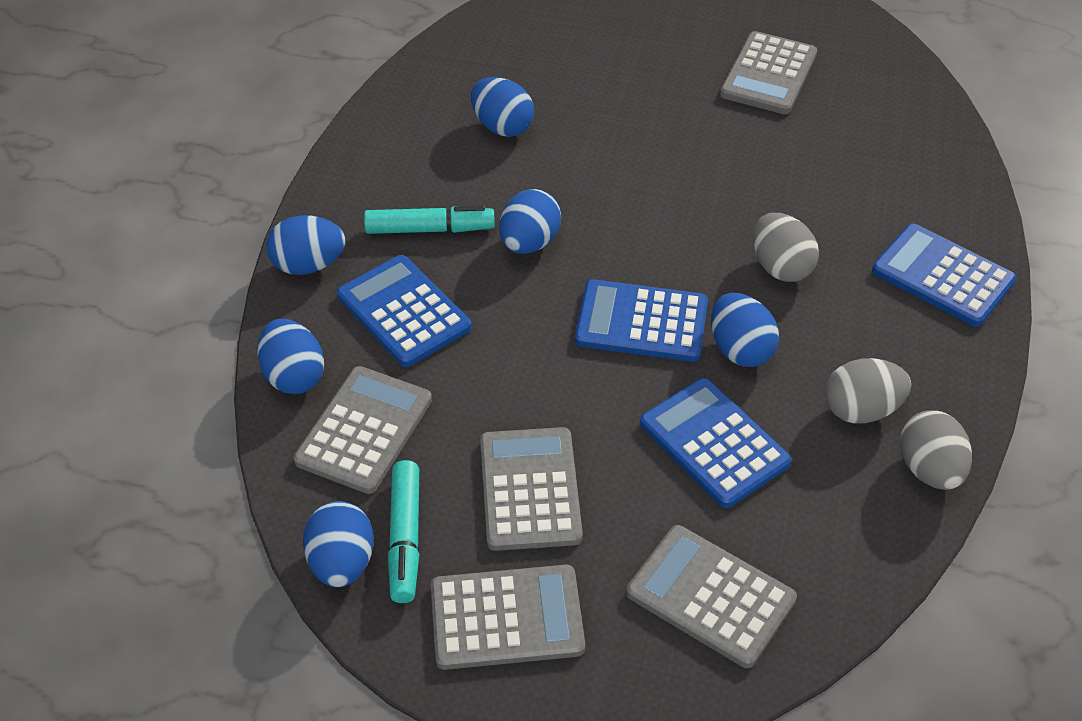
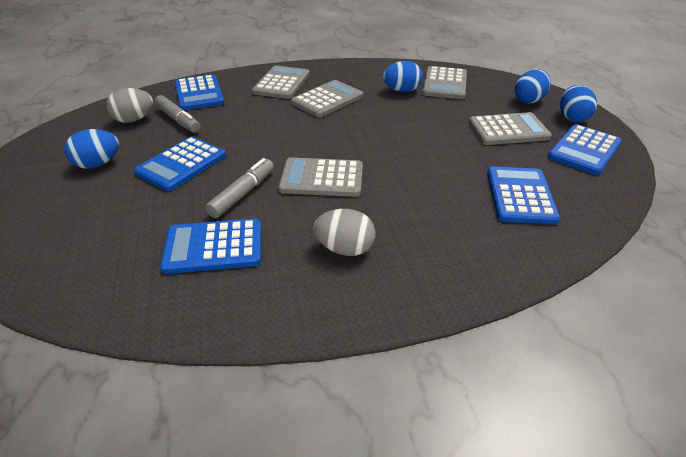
blue calculator: 4 -> 5
blue egg: 6 -> 4
grey egg: 3 -> 2
grey marker: 0 -> 2
turquoise marker: 2 -> 0

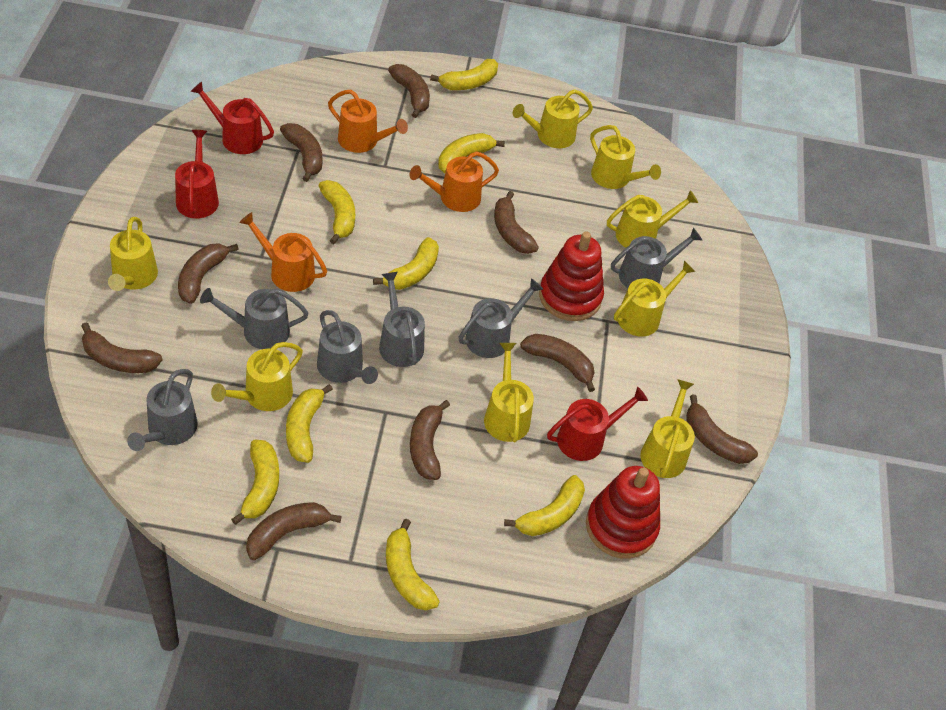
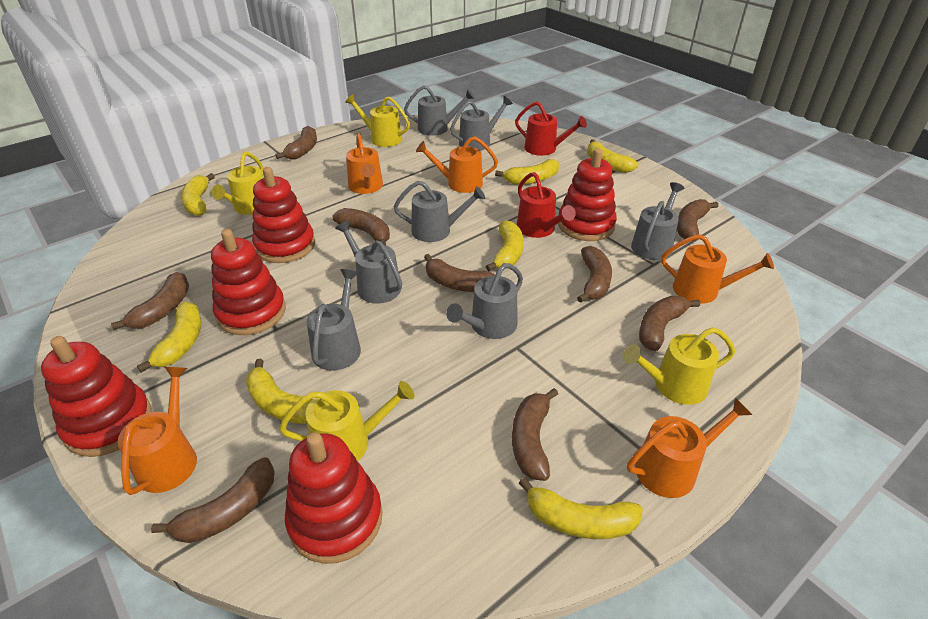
grey watering can: 6 -> 7
orange watering can: 3 -> 5
red stacking toy: 2 -> 5
red watering can: 3 -> 2
yellow banana: 8 -> 7
yellow watering can: 8 -> 4

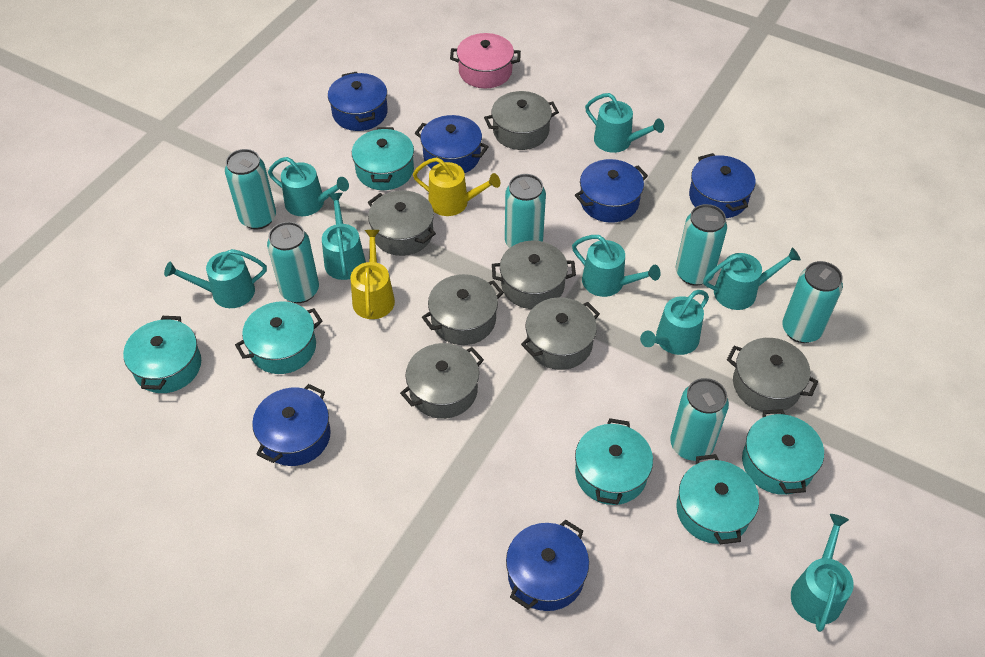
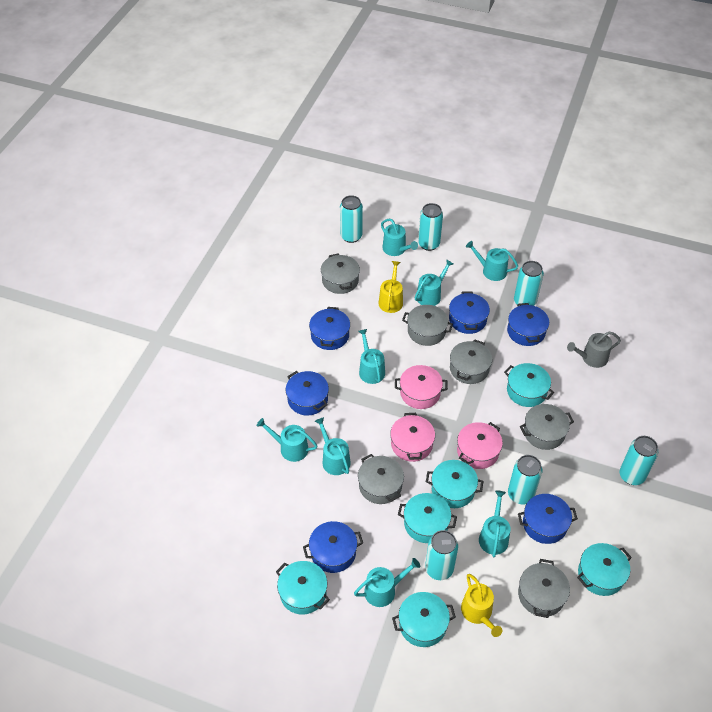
grey pot: 7 -> 6
grey watering can: 0 -> 1
pink pot: 1 -> 3

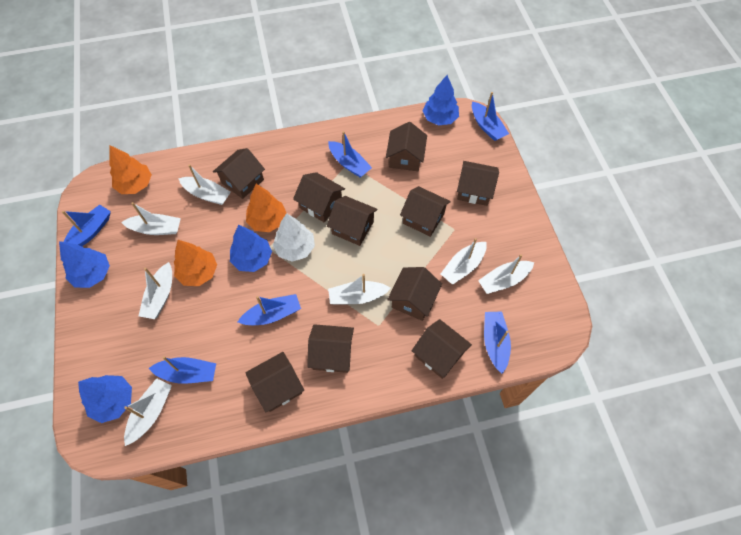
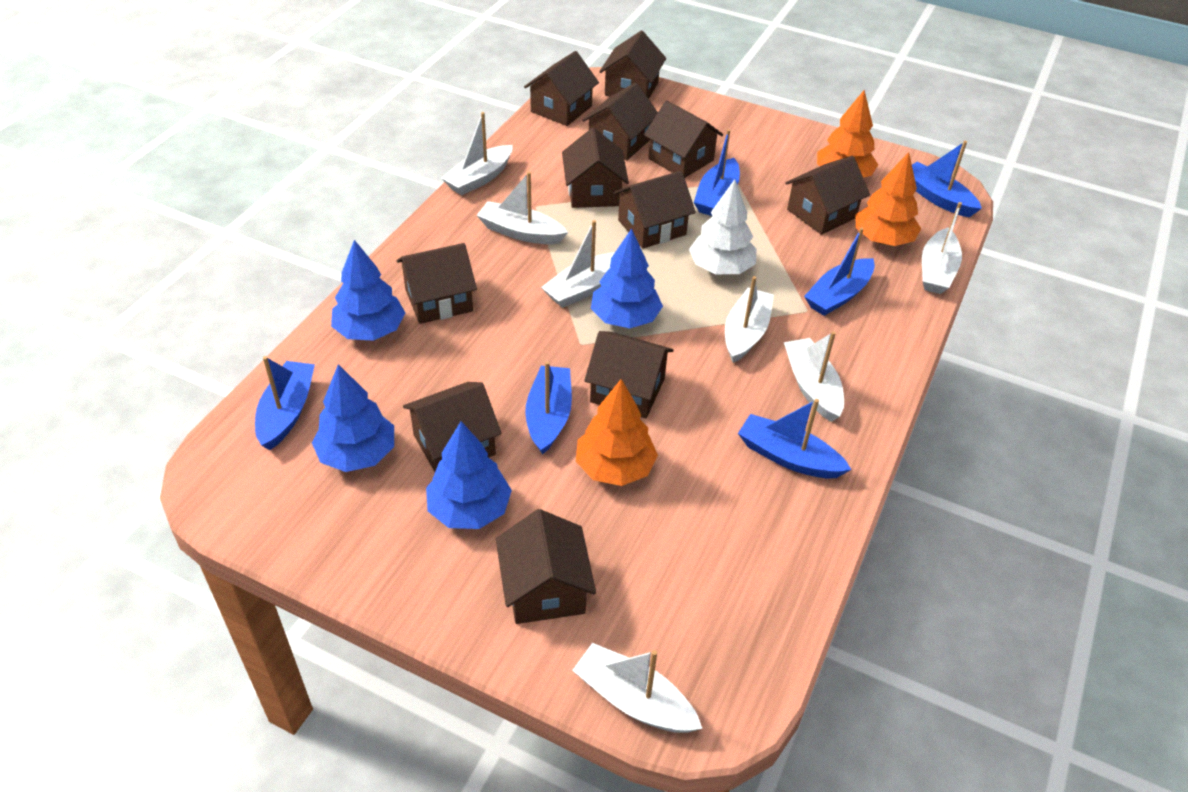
brown house: 10 -> 11

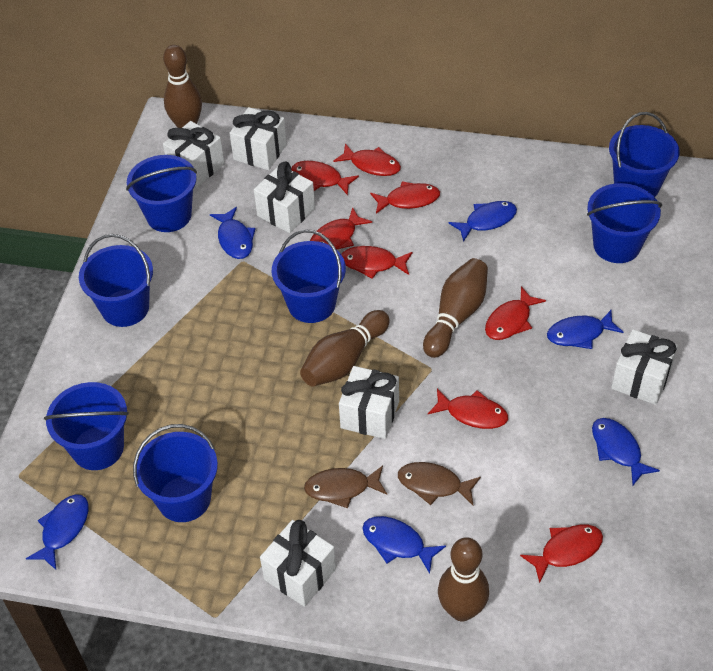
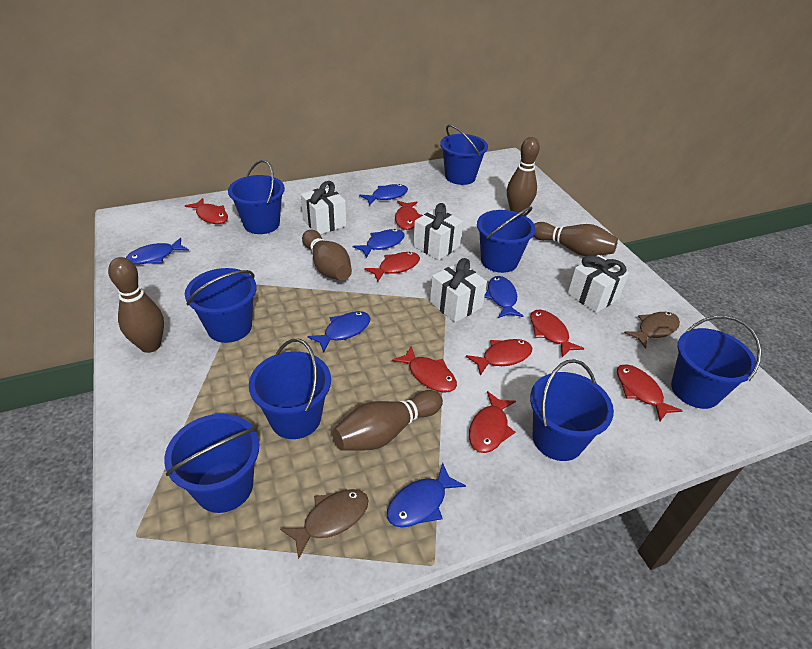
blue bucket: 7 -> 8
brown bowling pin: 4 -> 5
white gift: 6 -> 4

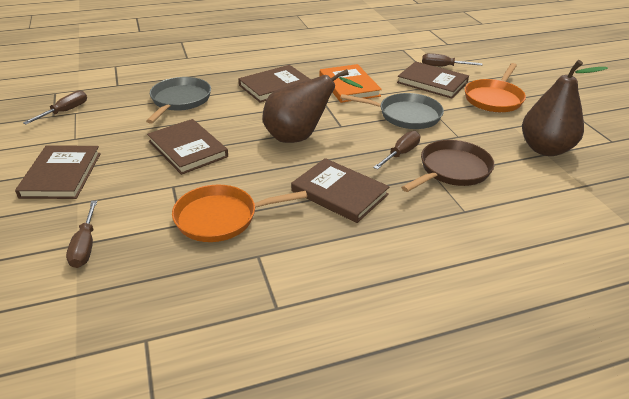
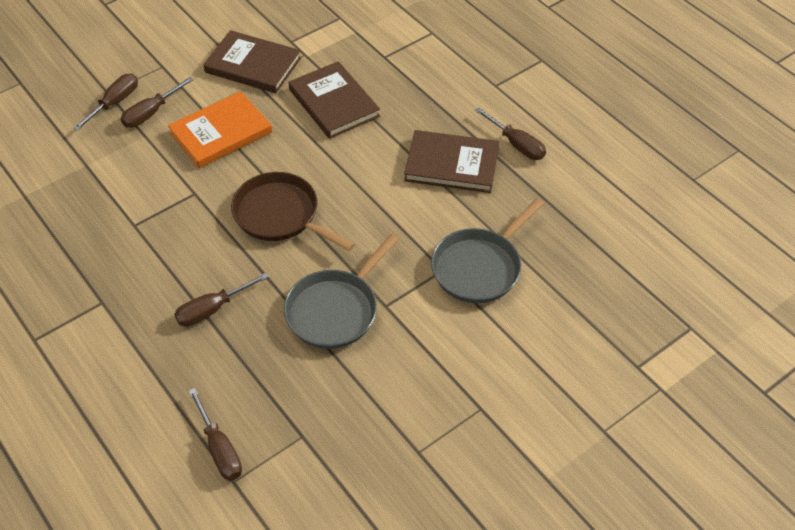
brown book: 5 -> 3
brown pear: 2 -> 0
brown screwdriver: 4 -> 5
orange pan: 2 -> 0

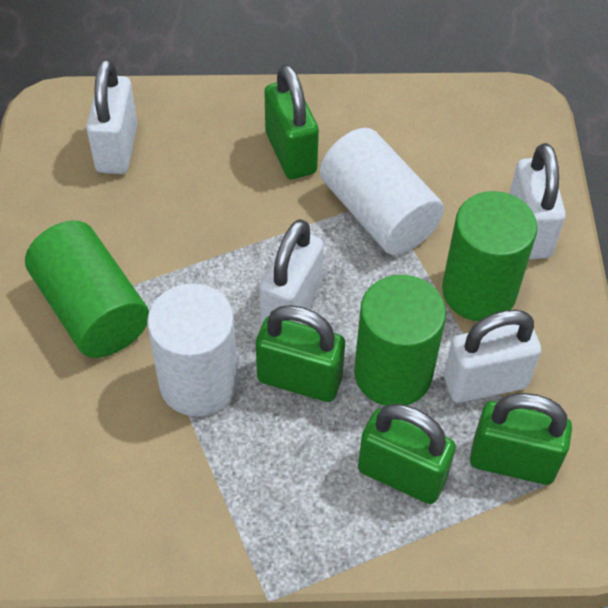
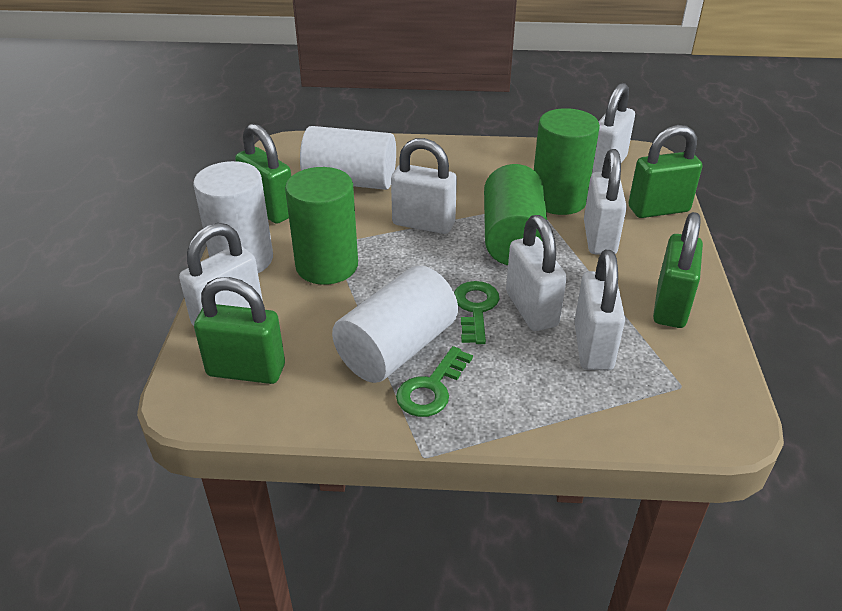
green key: 0 -> 2
white cylinder: 2 -> 3
white padlock: 4 -> 6

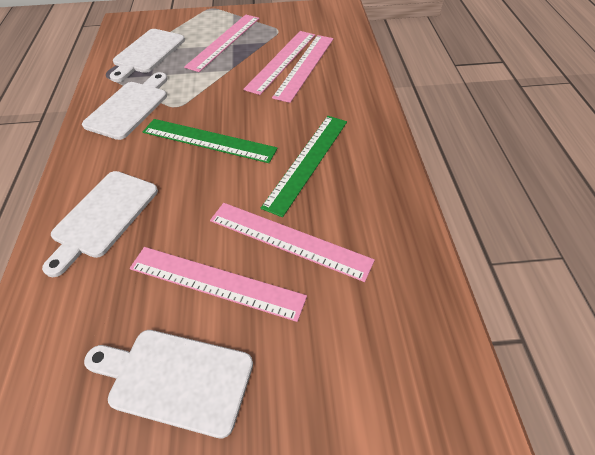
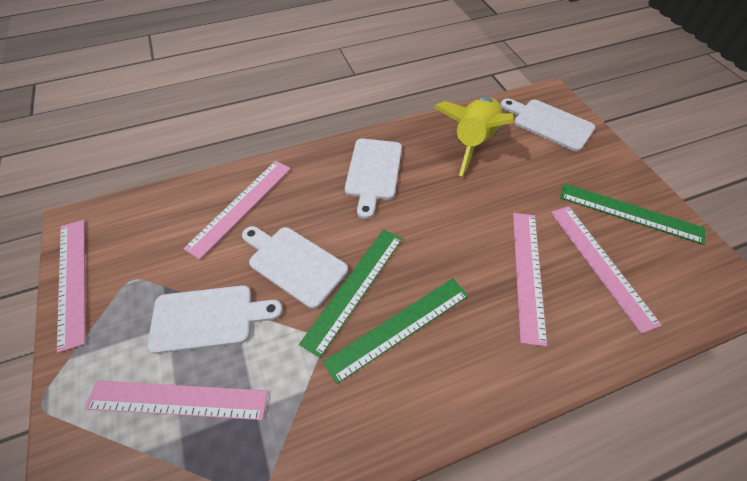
green ruler: 2 -> 3
yellow rocket: 0 -> 1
※
**Task goal**
Return the entries above exactly as they appear. Pictures should not be copied.

**Result below**
blue calculator: 4 -> 5
blue egg: 6 -> 4
grey egg: 3 -> 2
grey marker: 0 -> 2
turquoise marker: 2 -> 0

grey watering can: 6 -> 7
orange watering can: 3 -> 5
red stacking toy: 2 -> 5
red watering can: 3 -> 2
yellow banana: 8 -> 7
yellow watering can: 8 -> 4

grey pot: 7 -> 6
grey watering can: 0 -> 1
pink pot: 1 -> 3

brown house: 10 -> 11

blue bucket: 7 -> 8
brown bowling pin: 4 -> 5
white gift: 6 -> 4

brown book: 5 -> 3
brown pear: 2 -> 0
brown screwdriver: 4 -> 5
orange pan: 2 -> 0

green key: 0 -> 2
white cylinder: 2 -> 3
white padlock: 4 -> 6

green ruler: 2 -> 3
yellow rocket: 0 -> 1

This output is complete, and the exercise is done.